Exercise input >>
▬▬▬▬▬▬

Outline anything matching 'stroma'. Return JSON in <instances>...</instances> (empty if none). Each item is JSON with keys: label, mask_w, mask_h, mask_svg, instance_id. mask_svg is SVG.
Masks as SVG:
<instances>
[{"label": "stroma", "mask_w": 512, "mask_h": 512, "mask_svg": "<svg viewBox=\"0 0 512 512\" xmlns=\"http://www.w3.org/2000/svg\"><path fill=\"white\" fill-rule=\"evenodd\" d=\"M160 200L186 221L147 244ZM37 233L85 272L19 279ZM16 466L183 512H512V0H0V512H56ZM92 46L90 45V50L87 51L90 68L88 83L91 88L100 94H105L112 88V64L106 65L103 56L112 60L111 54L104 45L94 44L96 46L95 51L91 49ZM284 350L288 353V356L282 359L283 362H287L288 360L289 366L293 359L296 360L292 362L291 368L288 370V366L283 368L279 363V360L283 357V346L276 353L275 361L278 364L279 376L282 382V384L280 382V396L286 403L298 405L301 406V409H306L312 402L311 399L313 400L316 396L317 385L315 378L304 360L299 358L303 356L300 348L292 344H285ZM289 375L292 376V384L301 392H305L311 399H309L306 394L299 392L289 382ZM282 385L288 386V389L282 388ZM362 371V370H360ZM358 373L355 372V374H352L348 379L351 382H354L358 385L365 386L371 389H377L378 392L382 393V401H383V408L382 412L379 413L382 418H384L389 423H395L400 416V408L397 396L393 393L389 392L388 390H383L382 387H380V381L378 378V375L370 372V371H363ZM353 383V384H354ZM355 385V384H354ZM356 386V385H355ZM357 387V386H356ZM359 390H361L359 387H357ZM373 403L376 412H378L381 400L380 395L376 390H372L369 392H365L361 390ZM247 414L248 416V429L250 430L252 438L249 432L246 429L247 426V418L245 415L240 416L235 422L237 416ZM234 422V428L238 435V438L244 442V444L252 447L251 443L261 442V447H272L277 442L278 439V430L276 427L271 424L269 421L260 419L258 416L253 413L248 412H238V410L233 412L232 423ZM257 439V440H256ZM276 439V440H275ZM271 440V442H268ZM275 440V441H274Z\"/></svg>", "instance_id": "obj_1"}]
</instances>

▬▬▬▬▬▬

Problem >>
Repeat the material above in full, exactly as it stands.

Result for this exercise >>
Outline anything matching 'stroma'. Return JSON in <instances>...</instances> (empty if none). Each item is JSON with keys: label, mask_w, mask_h, mask_svg, instance_id. mask_svg is SVG.
Masks as SVG:
<instances>
[{"label": "stroma", "mask_w": 512, "mask_h": 512, "mask_svg": "<svg viewBox=\"0 0 512 512\" xmlns=\"http://www.w3.org/2000/svg\"><path fill=\"white\" fill-rule=\"evenodd\" d=\"M160 200L186 221L147 244ZM37 233L85 272L19 279ZM16 466L183 512H512V0H0V512H56ZM92 46L90 45V50L87 51L90 68L88 83L91 88L100 94H105L112 88V64L106 65L103 56L112 60L111 54L104 45L94 44L96 46L95 51L91 49ZM284 350L288 353V356L282 359L283 362H287L288 360L289 366L293 359L296 360L292 362L291 368L288 370V366L283 368L279 363V360L283 357V346L276 353L275 361L278 364L279 376L282 382V384L280 382V396L286 403L298 405L301 406V409H306L312 402L311 399L313 400L316 396L317 385L315 378L304 360L299 358L303 356L300 348L292 344H285ZM289 375L292 376V384L301 392H305L311 399H309L306 394L299 392L289 382ZM282 385L288 386V389L282 388ZM362 371V370H360ZM358 373L355 372V374H352L348 379L351 382H354L358 385L365 386L371 389H377L378 392L382 393V401H383V408L382 412L379 413L382 418H384L389 423H395L400 416V408L397 396L393 393L389 392L388 390H383L382 387H380V381L378 378V375L370 372V371H363ZM353 383V384H354ZM355 385V384H354ZM356 386V385H355ZM357 387V386H356ZM359 390H361L359 387H357ZM373 403L376 412H378L381 400L380 395L376 390H372L369 392H365L361 390ZM247 414L248 416V429L250 430L252 438L249 432L246 429L247 426V418L245 415L240 416L235 422L237 416ZM234 422V428L238 435V438L244 442V444L252 447L251 443L261 442V447H272L277 442L278 439V430L276 427L271 424L269 421L260 419L258 416L253 413L248 412H238V410L233 412L232 423ZM257 439V440H256ZM276 439V440H275ZM271 440V442H268ZM275 440V441H274Z\"/></svg>", "instance_id": "obj_1"}]
</instances>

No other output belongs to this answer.